***** Records supplied *****

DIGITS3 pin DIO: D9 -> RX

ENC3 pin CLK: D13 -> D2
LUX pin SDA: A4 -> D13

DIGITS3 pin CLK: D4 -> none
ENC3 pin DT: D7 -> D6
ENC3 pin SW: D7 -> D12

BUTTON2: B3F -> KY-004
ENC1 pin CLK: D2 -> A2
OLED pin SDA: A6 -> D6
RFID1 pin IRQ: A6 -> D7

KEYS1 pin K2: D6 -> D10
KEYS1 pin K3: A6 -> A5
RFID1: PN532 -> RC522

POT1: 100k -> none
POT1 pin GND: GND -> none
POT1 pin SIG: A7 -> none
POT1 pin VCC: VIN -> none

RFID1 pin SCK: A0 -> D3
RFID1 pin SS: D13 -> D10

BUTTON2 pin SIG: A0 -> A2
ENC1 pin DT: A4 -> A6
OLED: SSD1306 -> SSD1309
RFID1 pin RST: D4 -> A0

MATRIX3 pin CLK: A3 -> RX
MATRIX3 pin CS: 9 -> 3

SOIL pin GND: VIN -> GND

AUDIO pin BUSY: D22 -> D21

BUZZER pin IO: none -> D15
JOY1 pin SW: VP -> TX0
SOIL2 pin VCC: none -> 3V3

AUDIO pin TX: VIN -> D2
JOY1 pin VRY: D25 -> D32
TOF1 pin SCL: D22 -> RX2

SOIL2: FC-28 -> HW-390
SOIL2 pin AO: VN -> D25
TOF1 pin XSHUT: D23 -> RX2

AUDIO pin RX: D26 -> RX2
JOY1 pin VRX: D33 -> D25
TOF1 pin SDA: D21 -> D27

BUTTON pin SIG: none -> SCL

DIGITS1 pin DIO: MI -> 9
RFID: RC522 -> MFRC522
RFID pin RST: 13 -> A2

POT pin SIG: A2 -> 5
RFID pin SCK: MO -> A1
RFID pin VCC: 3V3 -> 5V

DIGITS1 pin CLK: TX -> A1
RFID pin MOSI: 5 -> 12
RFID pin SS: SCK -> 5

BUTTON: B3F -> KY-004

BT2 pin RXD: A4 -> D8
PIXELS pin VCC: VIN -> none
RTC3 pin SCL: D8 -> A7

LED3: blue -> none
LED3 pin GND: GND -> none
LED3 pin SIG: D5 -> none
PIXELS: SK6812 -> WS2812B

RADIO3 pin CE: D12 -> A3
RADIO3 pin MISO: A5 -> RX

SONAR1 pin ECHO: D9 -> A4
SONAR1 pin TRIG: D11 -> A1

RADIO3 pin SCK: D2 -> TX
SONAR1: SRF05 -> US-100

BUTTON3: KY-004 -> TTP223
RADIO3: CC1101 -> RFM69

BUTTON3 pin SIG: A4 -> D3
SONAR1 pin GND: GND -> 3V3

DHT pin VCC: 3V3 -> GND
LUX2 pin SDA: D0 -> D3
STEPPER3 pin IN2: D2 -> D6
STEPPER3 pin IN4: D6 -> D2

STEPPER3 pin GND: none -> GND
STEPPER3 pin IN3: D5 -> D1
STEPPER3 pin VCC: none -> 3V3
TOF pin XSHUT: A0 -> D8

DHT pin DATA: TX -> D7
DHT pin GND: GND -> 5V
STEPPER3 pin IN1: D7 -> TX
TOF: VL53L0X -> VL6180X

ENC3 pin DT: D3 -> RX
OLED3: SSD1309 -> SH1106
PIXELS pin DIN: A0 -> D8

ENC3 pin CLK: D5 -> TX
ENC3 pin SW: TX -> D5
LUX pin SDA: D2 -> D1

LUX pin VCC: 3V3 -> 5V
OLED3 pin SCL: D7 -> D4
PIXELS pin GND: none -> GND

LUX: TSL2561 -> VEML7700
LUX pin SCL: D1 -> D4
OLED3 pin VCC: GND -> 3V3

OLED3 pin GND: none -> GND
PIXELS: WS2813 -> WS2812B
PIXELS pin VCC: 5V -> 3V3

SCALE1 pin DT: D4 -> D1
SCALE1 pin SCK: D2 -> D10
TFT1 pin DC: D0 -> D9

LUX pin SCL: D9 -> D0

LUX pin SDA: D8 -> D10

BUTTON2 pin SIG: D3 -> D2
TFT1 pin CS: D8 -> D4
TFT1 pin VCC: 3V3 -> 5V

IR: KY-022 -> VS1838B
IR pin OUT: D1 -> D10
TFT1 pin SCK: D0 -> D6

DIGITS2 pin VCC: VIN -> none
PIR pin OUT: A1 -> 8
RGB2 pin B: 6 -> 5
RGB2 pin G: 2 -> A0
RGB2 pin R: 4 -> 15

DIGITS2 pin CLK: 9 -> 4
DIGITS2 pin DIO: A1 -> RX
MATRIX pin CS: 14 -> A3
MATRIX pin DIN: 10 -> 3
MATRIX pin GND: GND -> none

*****

→ Description of the task: Which lines above contain "AUDIO"? Show each of them.

→ Written response:
AUDIO pin BUSY: D22 -> D21
AUDIO pin TX: VIN -> D2
AUDIO pin RX: D26 -> RX2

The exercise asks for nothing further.